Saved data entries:
>>>
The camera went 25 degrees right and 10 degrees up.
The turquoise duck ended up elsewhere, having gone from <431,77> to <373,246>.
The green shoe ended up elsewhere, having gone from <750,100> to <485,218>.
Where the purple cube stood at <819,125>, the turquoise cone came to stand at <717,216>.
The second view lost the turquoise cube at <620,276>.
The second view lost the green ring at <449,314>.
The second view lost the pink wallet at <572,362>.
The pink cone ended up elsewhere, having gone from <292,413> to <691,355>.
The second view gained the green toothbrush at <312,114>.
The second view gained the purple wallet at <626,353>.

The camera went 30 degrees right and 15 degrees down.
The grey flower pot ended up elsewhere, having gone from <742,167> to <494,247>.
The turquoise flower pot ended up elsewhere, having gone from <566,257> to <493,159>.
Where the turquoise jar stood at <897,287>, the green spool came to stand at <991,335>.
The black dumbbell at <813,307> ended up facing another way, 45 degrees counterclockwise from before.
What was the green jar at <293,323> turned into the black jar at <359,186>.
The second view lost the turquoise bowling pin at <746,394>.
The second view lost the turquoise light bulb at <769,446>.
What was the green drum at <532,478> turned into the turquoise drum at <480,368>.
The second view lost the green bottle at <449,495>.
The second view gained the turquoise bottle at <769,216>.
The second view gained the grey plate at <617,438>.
<<<
>>>
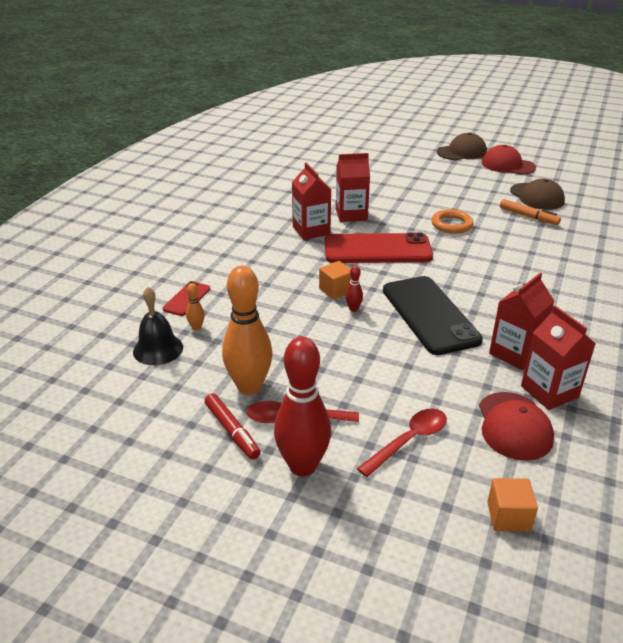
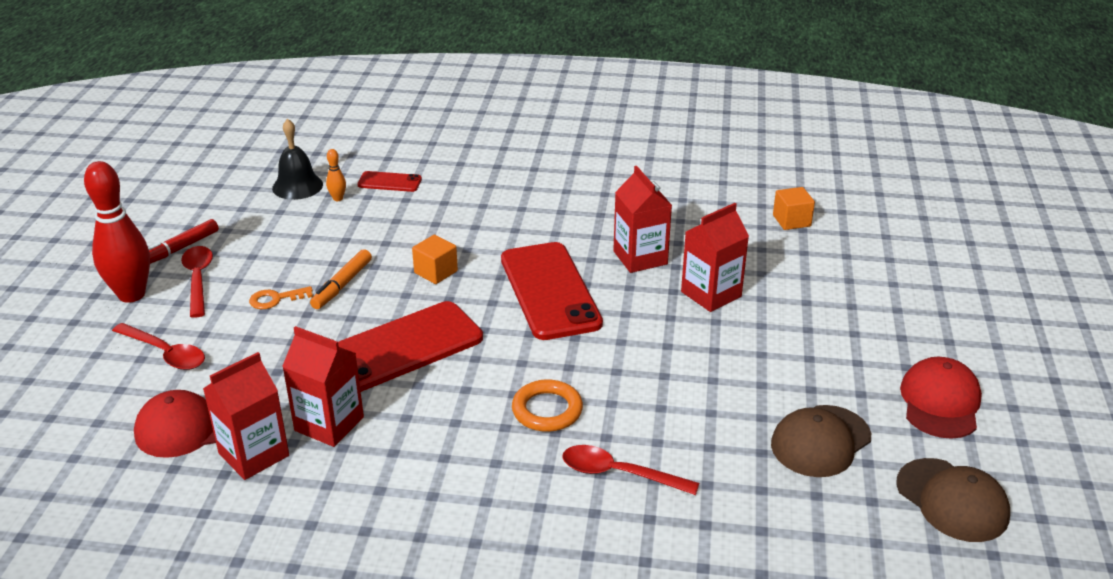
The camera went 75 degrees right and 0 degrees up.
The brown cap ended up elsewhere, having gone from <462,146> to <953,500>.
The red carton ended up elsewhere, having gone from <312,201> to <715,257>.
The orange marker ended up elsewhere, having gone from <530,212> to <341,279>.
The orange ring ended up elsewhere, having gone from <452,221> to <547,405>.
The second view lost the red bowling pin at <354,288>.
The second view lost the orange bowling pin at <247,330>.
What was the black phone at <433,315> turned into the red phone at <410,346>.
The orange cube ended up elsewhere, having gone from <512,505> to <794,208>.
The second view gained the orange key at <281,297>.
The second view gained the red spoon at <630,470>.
<<<
>>>
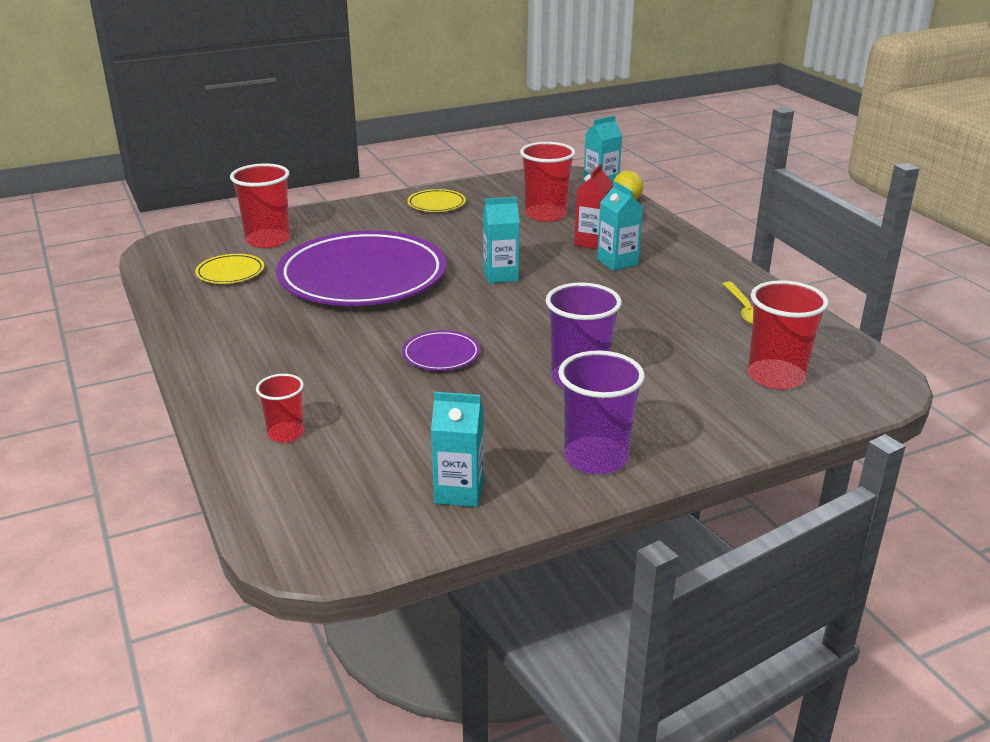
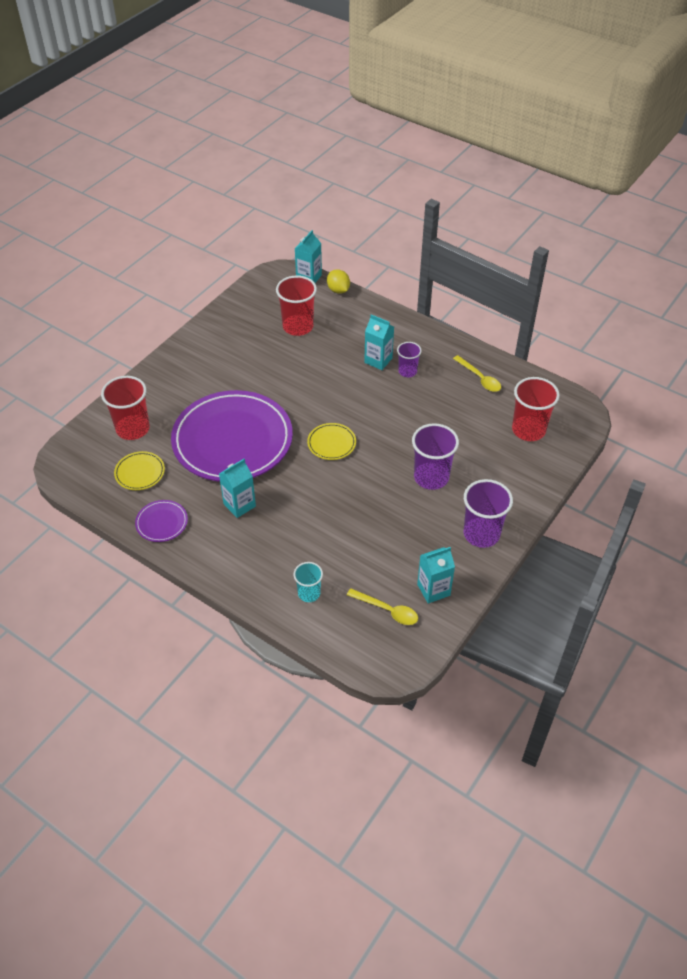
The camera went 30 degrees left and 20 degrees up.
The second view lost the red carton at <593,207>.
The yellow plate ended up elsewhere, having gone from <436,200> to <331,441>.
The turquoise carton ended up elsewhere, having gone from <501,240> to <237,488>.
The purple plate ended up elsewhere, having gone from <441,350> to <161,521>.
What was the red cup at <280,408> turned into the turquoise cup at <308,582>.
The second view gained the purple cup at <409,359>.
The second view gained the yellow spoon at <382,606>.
<<<
:: Problem statement ::
Copy out, word for word, the part of the entries above that begins at the line with "The camera went 25" and ends at the line with "The second view lost the green ring", including both.

:: Task output ::
The camera went 25 degrees right and 10 degrees up.
The turquoise duck ended up elsewhere, having gone from <431,77> to <373,246>.
The green shoe ended up elsewhere, having gone from <750,100> to <485,218>.
Where the purple cube stood at <819,125>, the turquoise cone came to stand at <717,216>.
The second view lost the turquoise cube at <620,276>.
The second view lost the green ring at <449,314>.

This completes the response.